DATA FOR ANALYSIS
.....

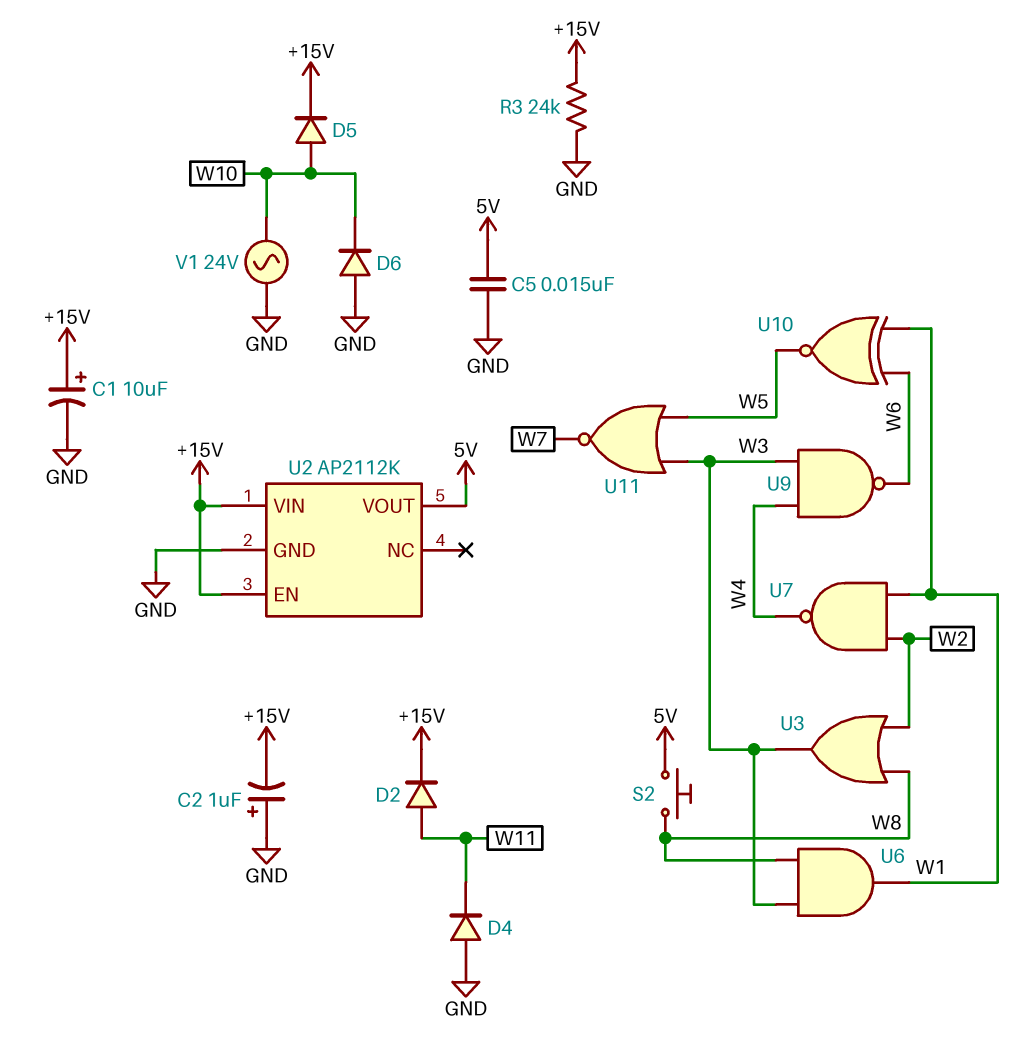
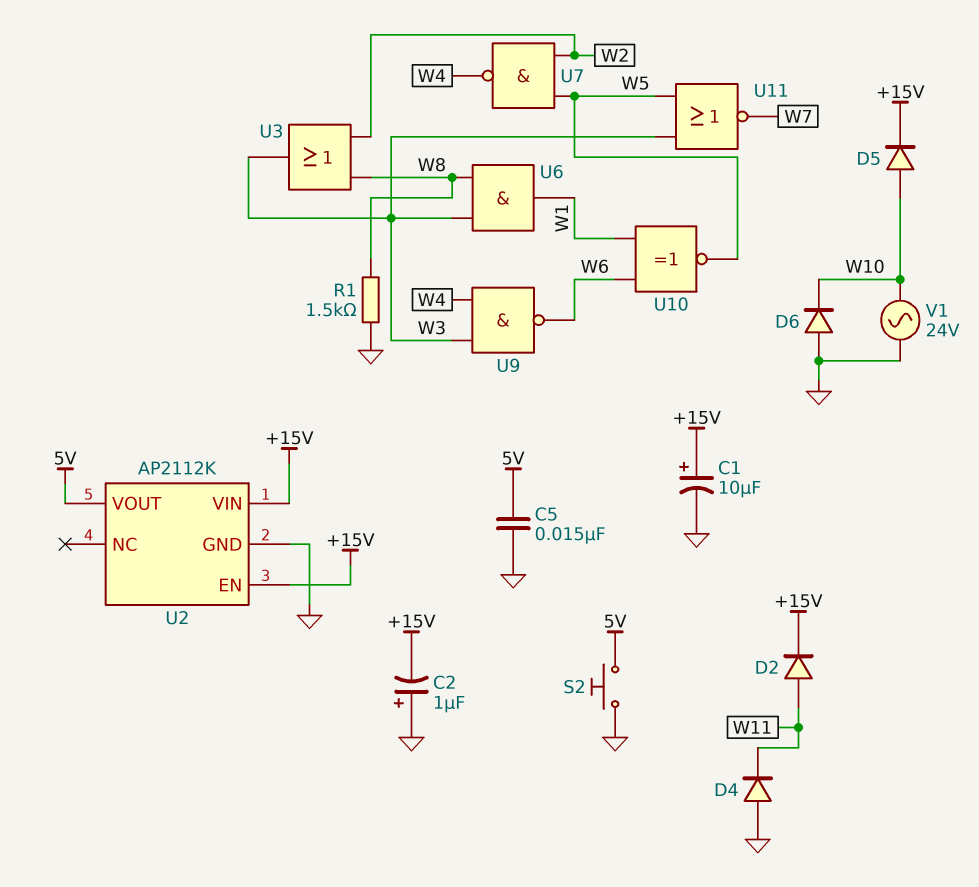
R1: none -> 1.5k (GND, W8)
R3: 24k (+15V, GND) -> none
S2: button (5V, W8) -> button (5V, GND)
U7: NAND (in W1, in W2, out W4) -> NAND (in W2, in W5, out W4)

.....

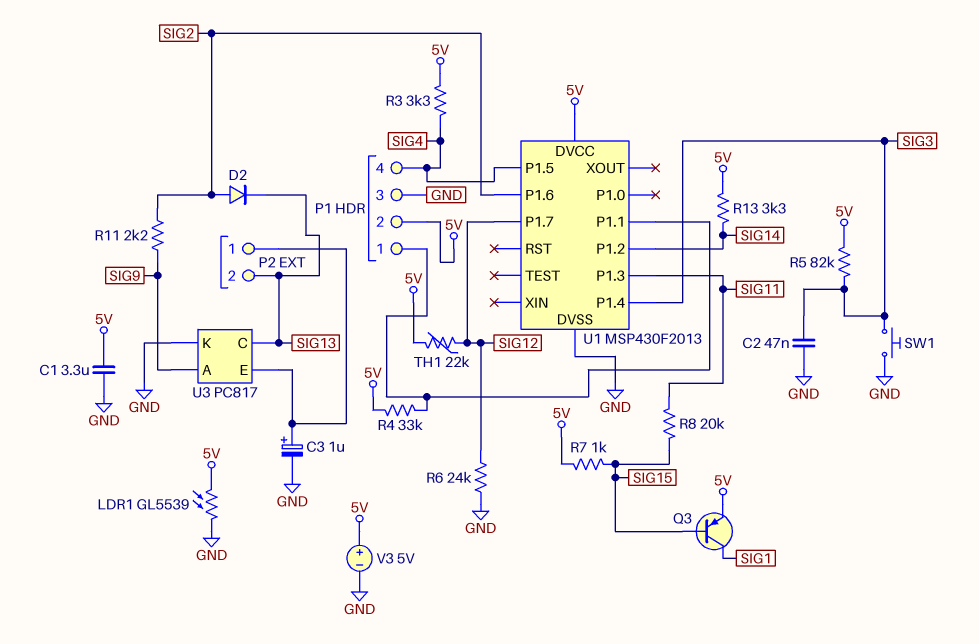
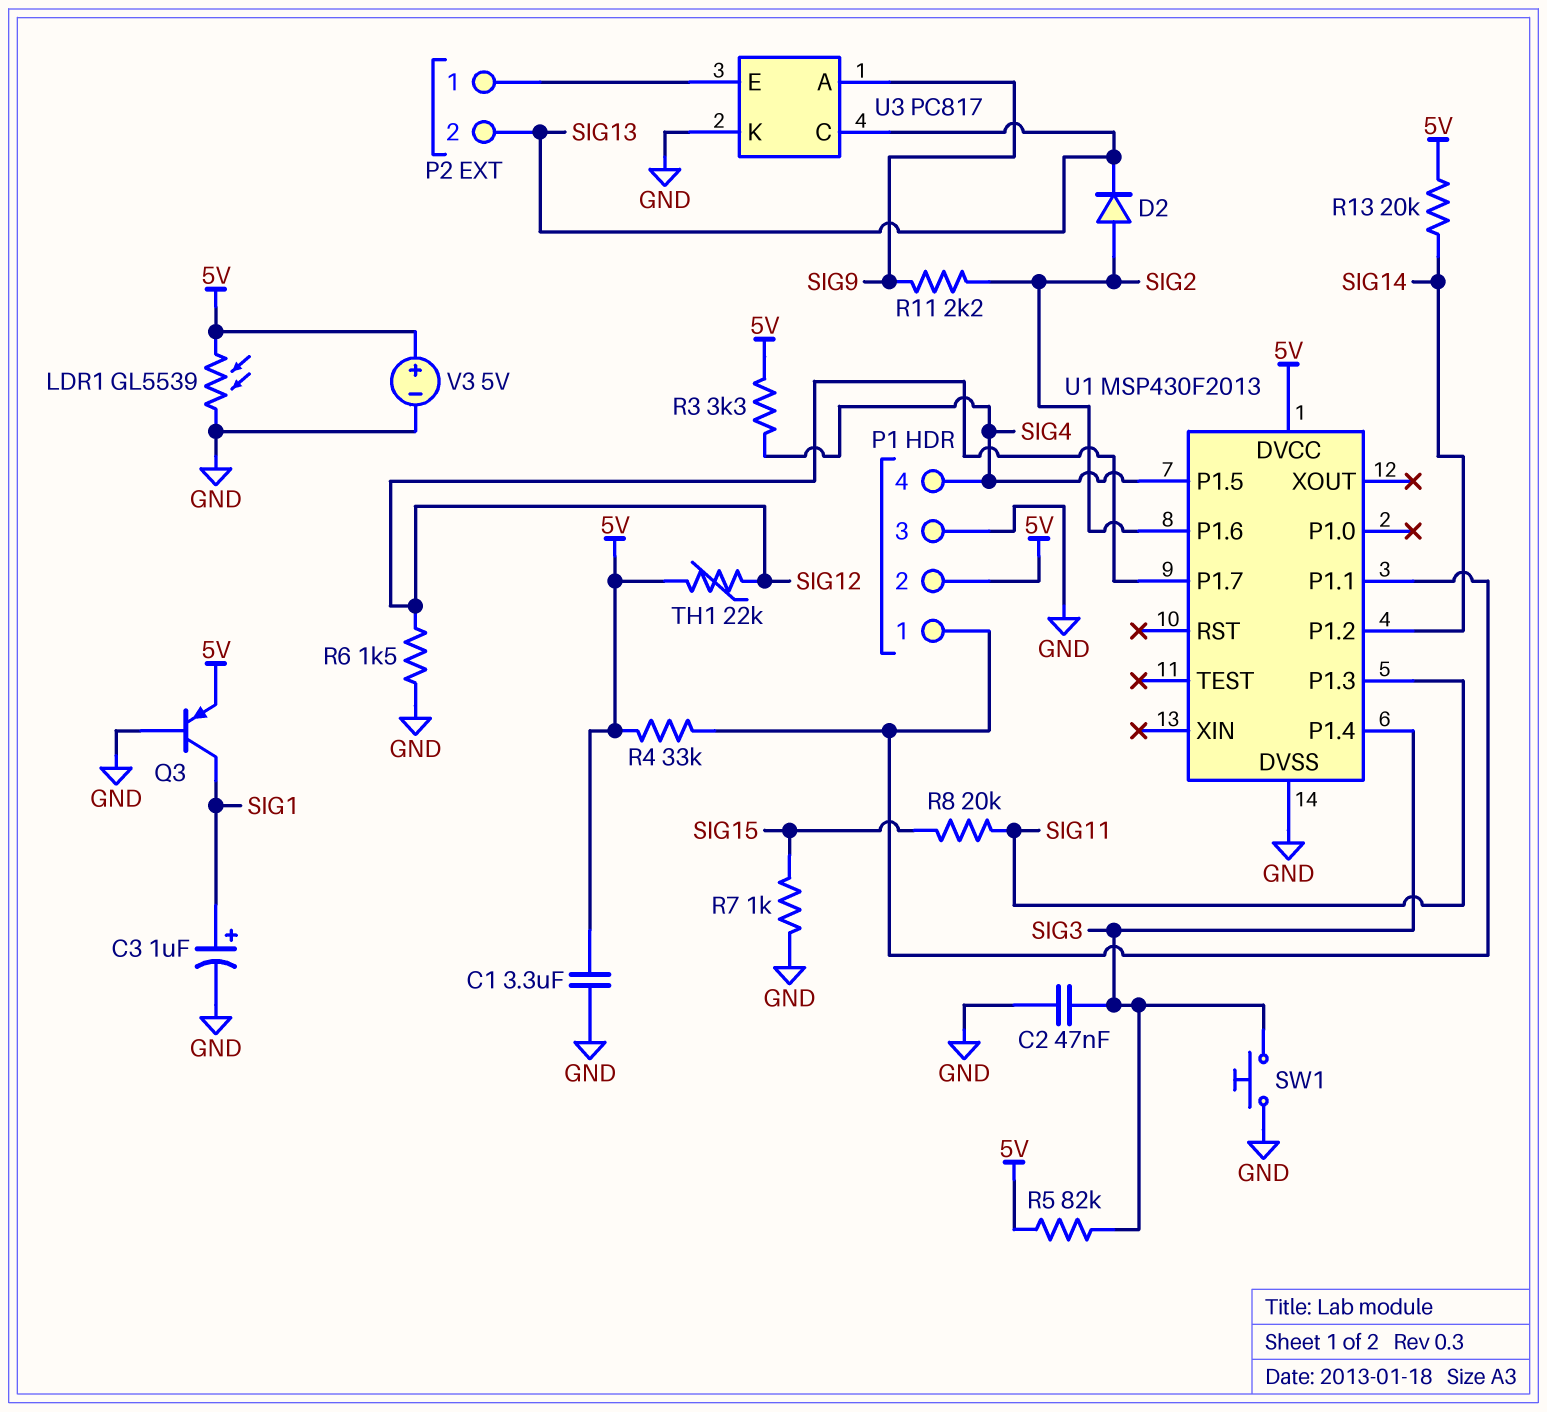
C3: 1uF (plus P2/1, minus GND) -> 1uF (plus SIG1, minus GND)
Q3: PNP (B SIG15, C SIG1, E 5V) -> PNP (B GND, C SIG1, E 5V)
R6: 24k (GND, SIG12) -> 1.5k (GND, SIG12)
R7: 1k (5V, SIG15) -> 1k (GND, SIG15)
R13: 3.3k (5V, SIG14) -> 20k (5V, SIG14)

.....

PROBLEM STATEMENT
Go back to the listing above. Copy word for word the lines from the one with "R3: 24k (+15V, GND) -> none" through the one with "U7: NAND (in", and nothing more.

EXERCISE SOLUTION
R3: 24k (+15V, GND) -> none
S2: button (5V, W8) -> button (5V, GND)
U7: NAND (in W1, in W2, out W4) -> NAND (in W2, in W5, out W4)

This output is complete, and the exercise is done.